### Problem statement
Among the entries below, find the lines with the word "Taschenlampe" and return them.

** Opening The input block **

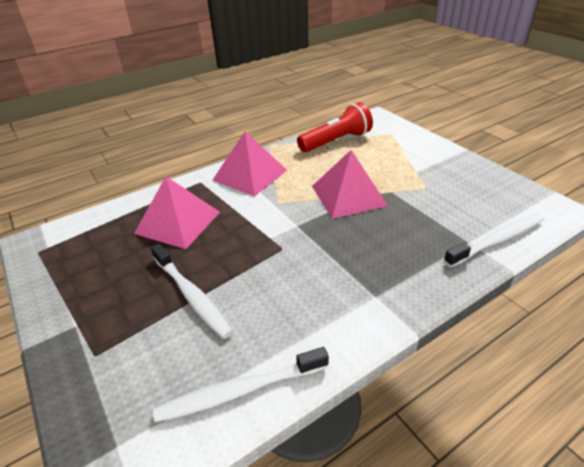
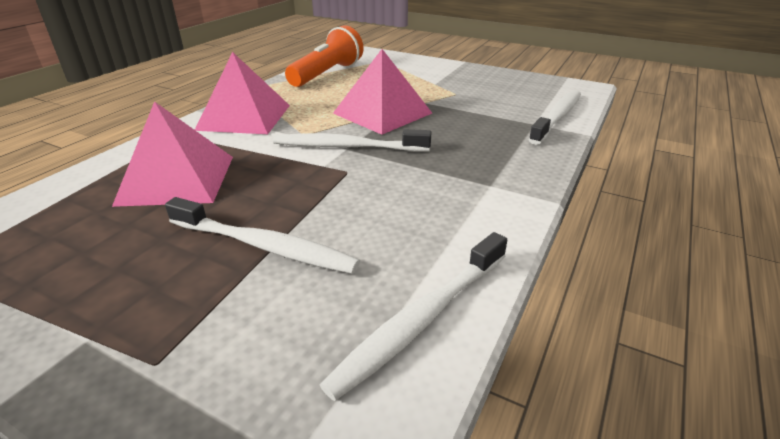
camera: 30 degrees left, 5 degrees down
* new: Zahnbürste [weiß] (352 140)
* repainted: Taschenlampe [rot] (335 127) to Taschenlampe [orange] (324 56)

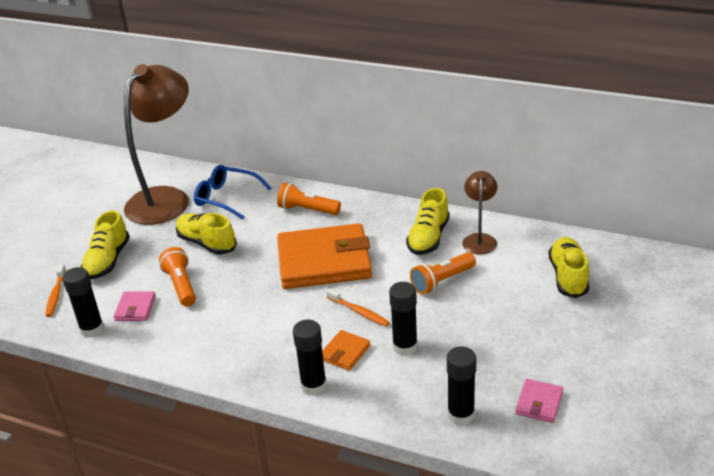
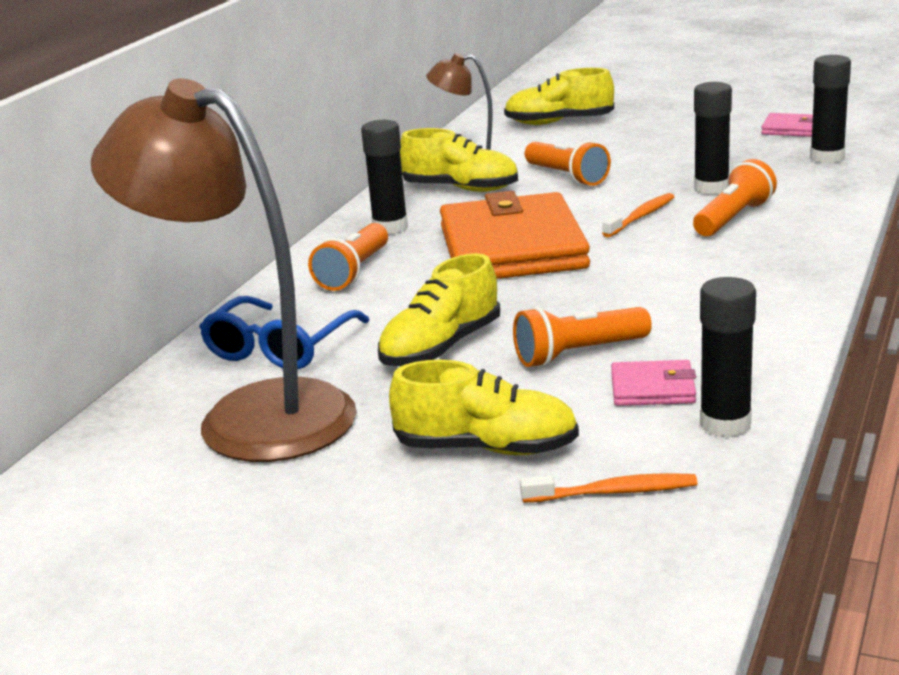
camera: 90 degrees left, 10 degrees down
* shifted: Klebestift [schwarz] (310 357) to (384 177)
* swapped: Geldbörse [orange] (346 350) to Taschenlampe [orange] (735 197)

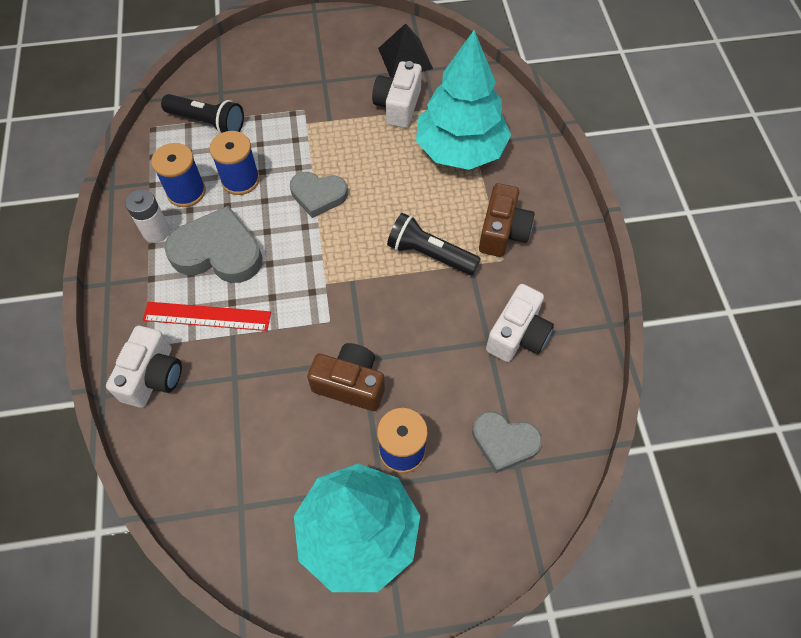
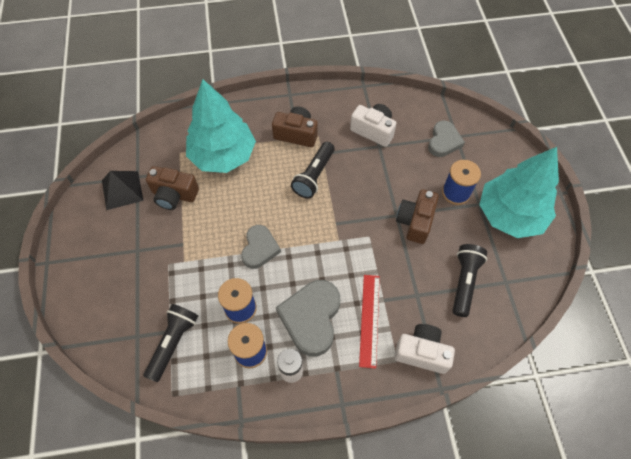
camera: 90 degrees left, 0 degrees up
* repainted: Kamera [weiß] (397 94) to Kamera [braun] (172 188)
* new: Taschenlampe [schwarz] (470 280)

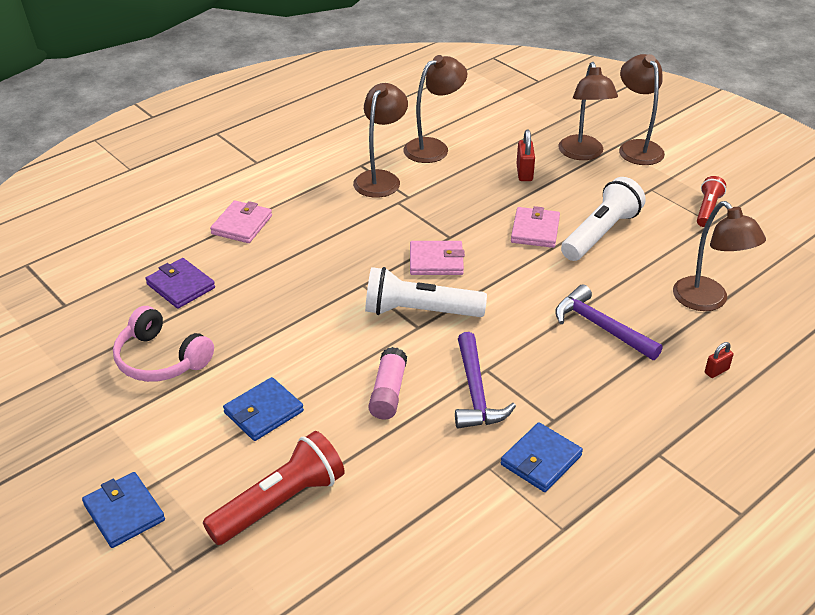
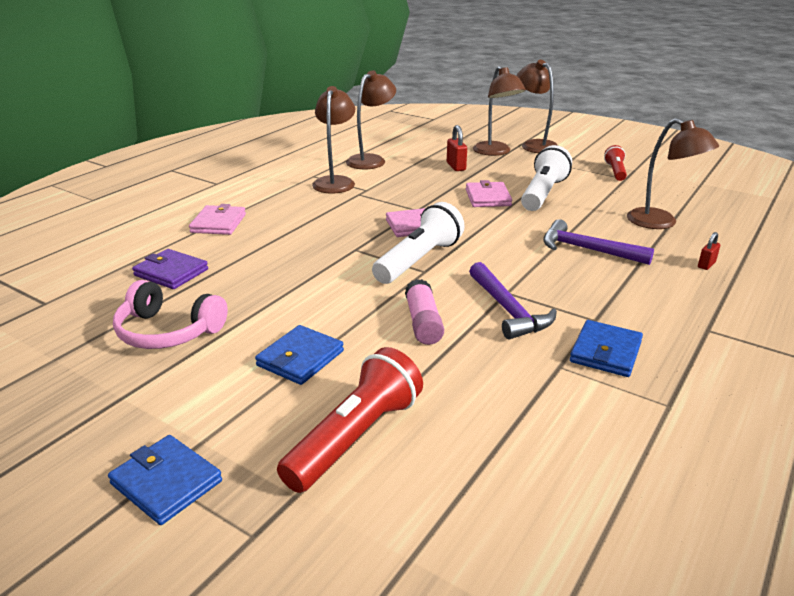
camera: 15 degrees left, 10 degrees down
* rotated: Taschenlampe [weiß] (426 292) = (418 243) 135 degrees clockwise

** Closing The input block **

### Expected answer
* repainted: Taschenlampe [rot] (335 127) to Taschenlampe [orange] (324 56)
* swapped: Geldbörse [orange] (346 350) to Taschenlampe [orange] (735 197)
* new: Taschenlampe [schwarz] (470 280)
* rotated: Taschenlampe [weiß] (426 292) = (418 243) 135 degrees clockwise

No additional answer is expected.